_Provided records_.

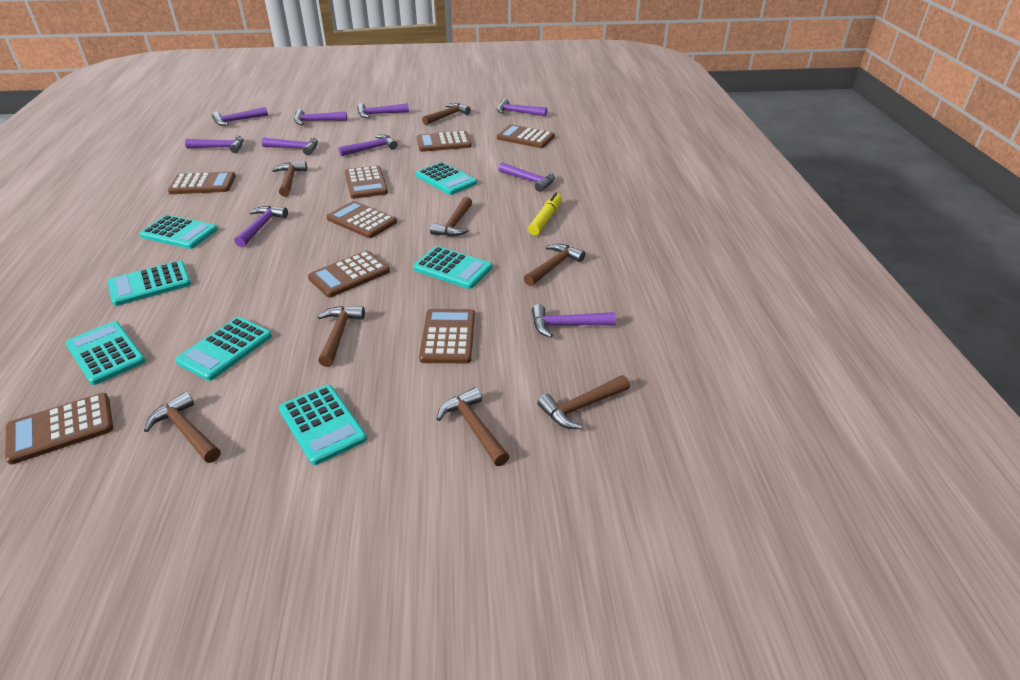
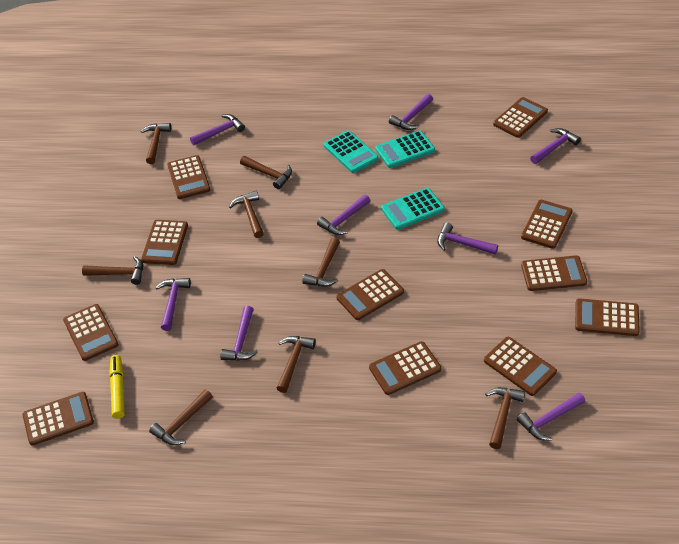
brown calculator: 8 -> 11
purple hammer: 10 -> 8
turquoise calculator: 7 -> 3

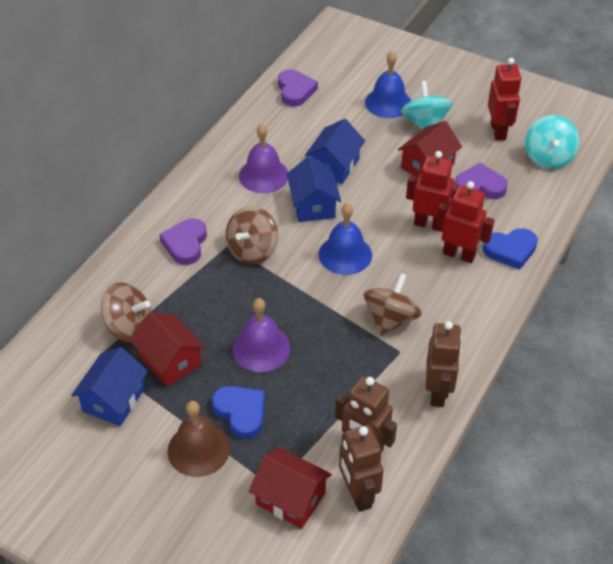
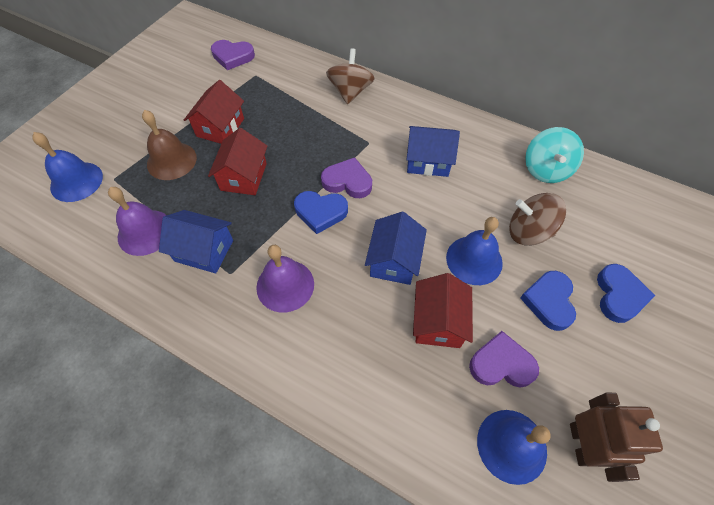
blue bell: 2 -> 3
blue heart: 2 -> 3
brown robot: 3 -> 1
brown spinning top: 3 -> 2
red robot: 3 -> 0
turquoise spinning top: 2 -> 1

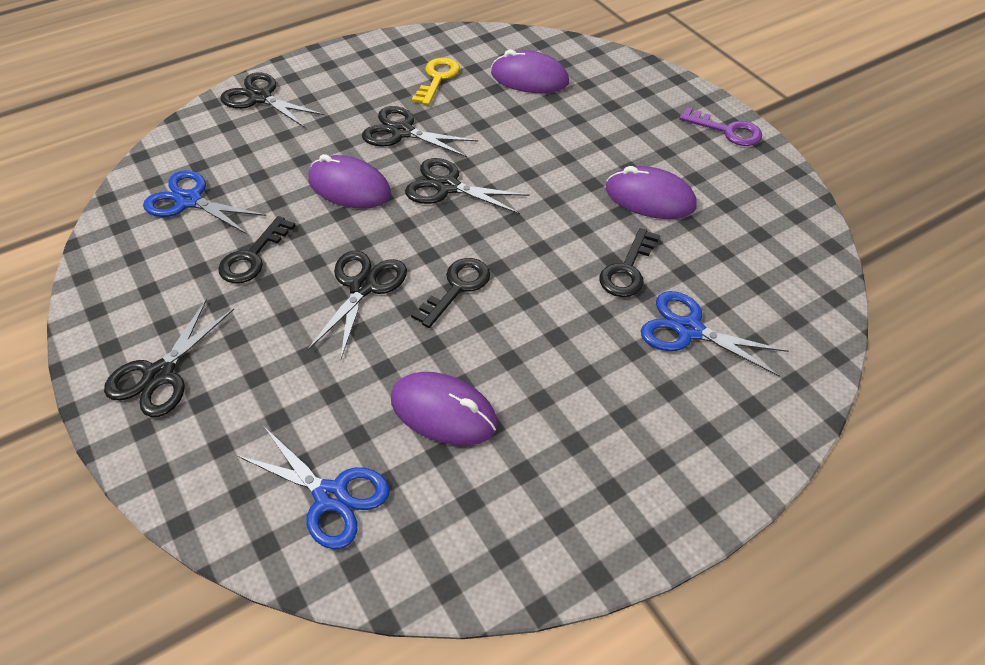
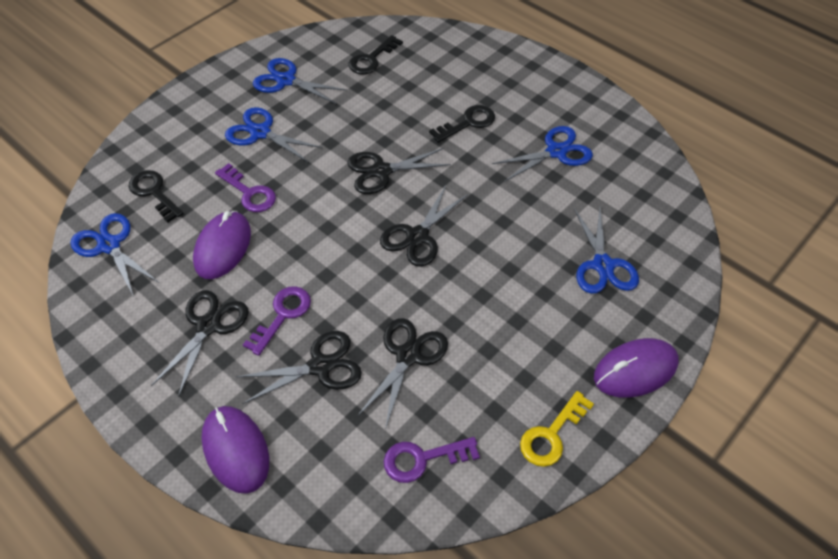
blue scissors: 3 -> 5
purple key: 1 -> 3
purple mouse: 4 -> 3

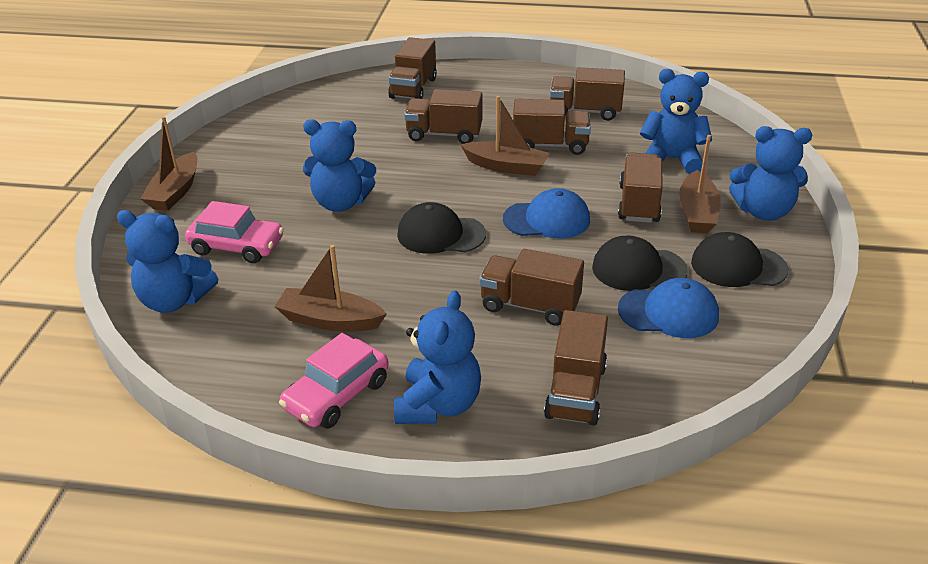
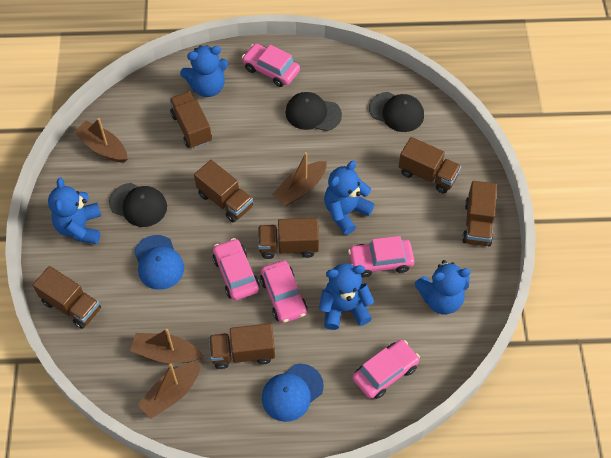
pink car: 2 -> 5

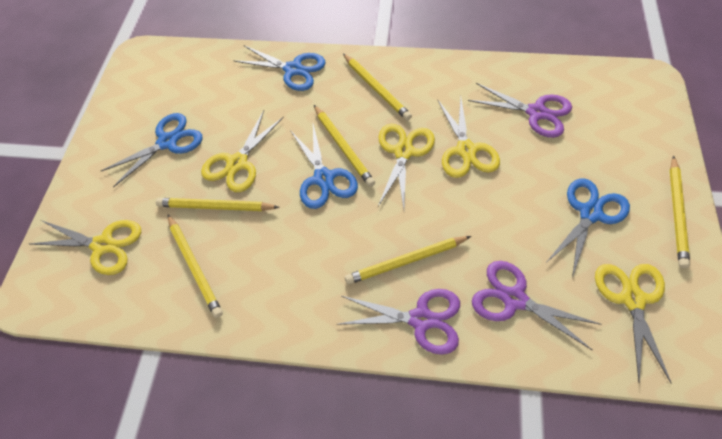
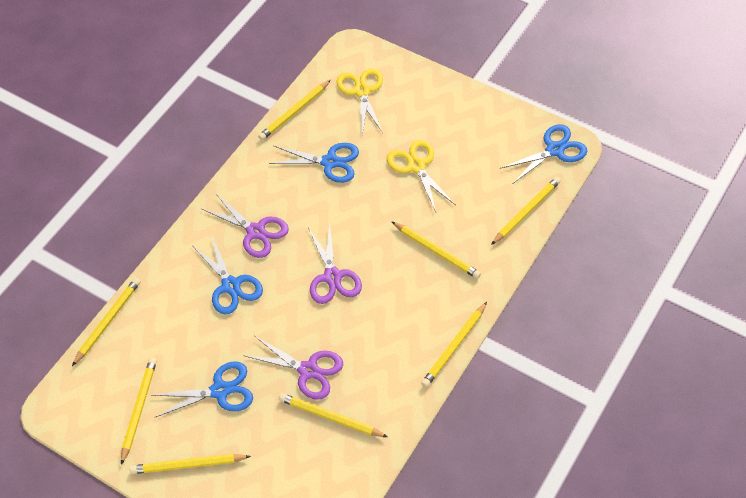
yellow pencil: 6 -> 8
yellow scissors: 5 -> 2

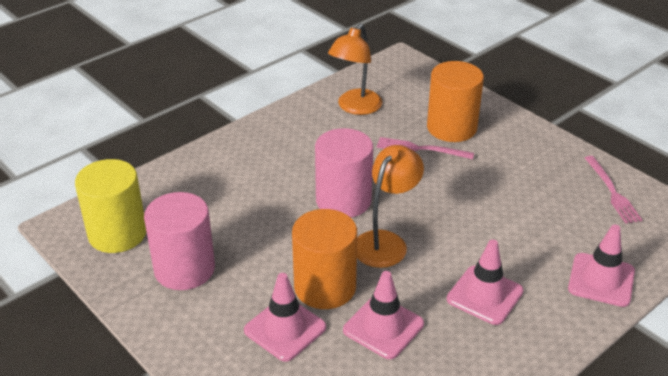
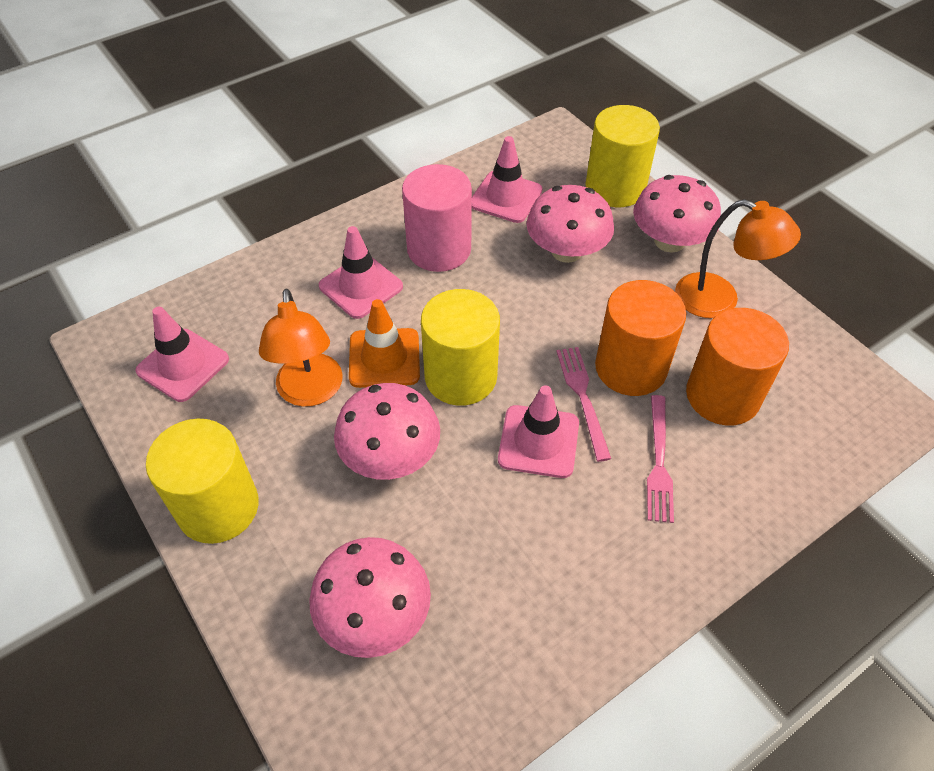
orange traffic cone: 0 -> 1
pink cylinder: 2 -> 1
pink mushroom: 0 -> 4
yellow cylinder: 1 -> 3

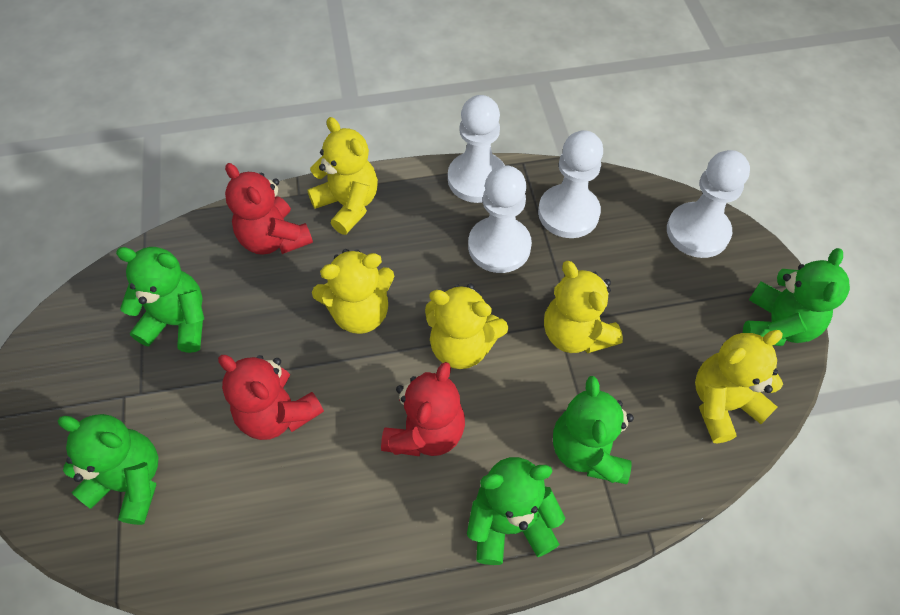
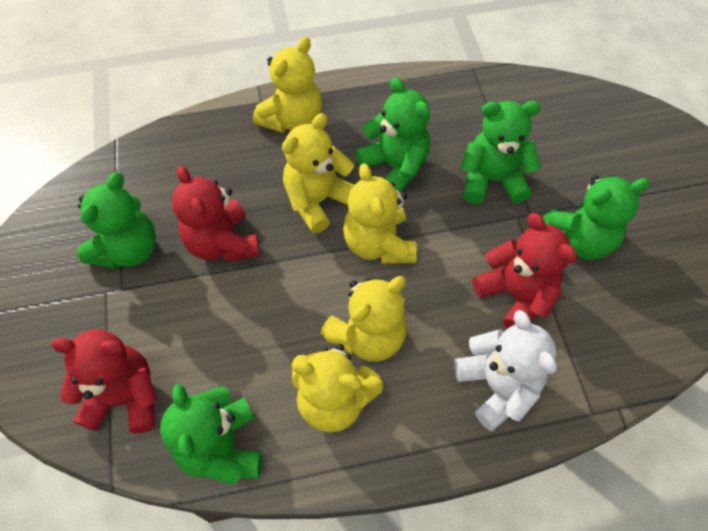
white pawn: 4 -> 0
white teddy bear: 0 -> 1

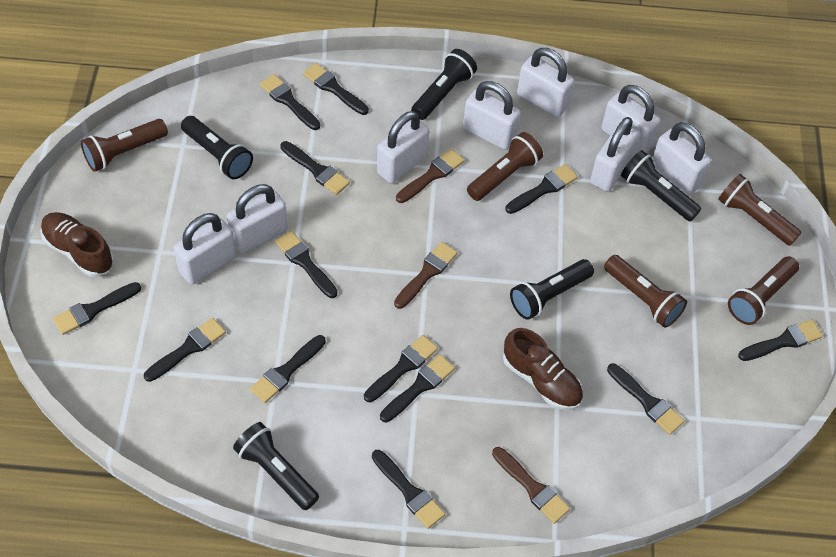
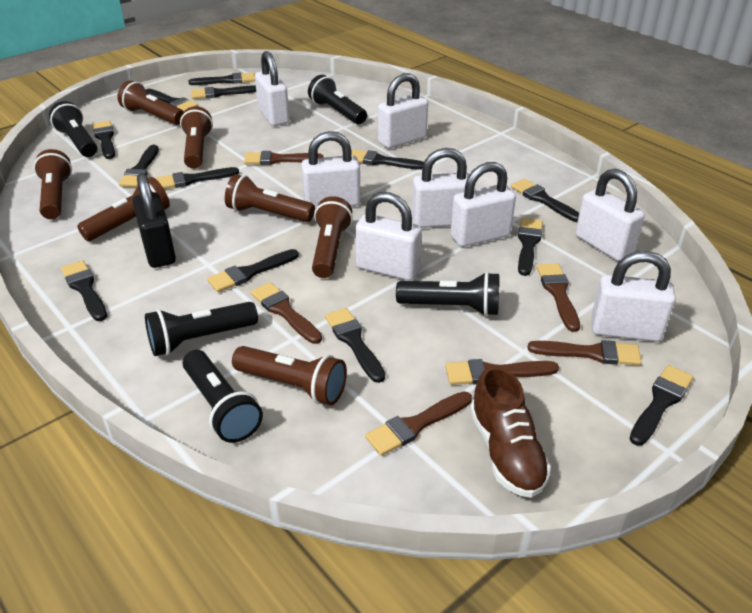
black padlock: 0 -> 1
brown brush: 3 -> 6
brown flashlight: 5 -> 7
brown shoe: 2 -> 1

_Work instruction_.
Repeat each record as given. No picture belongs in the copy.

_Solution to the exercise_.
brown calculator: 8 -> 11
purple hammer: 10 -> 8
turquoise calculator: 7 -> 3

blue bell: 2 -> 3
blue heart: 2 -> 3
brown robot: 3 -> 1
brown spinning top: 3 -> 2
red robot: 3 -> 0
turquoise spinning top: 2 -> 1

blue scissors: 3 -> 5
purple key: 1 -> 3
purple mouse: 4 -> 3

pink car: 2 -> 5

yellow pencil: 6 -> 8
yellow scissors: 5 -> 2

orange traffic cone: 0 -> 1
pink cylinder: 2 -> 1
pink mushroom: 0 -> 4
yellow cylinder: 1 -> 3

white pawn: 4 -> 0
white teddy bear: 0 -> 1

black padlock: 0 -> 1
brown brush: 3 -> 6
brown flashlight: 5 -> 7
brown shoe: 2 -> 1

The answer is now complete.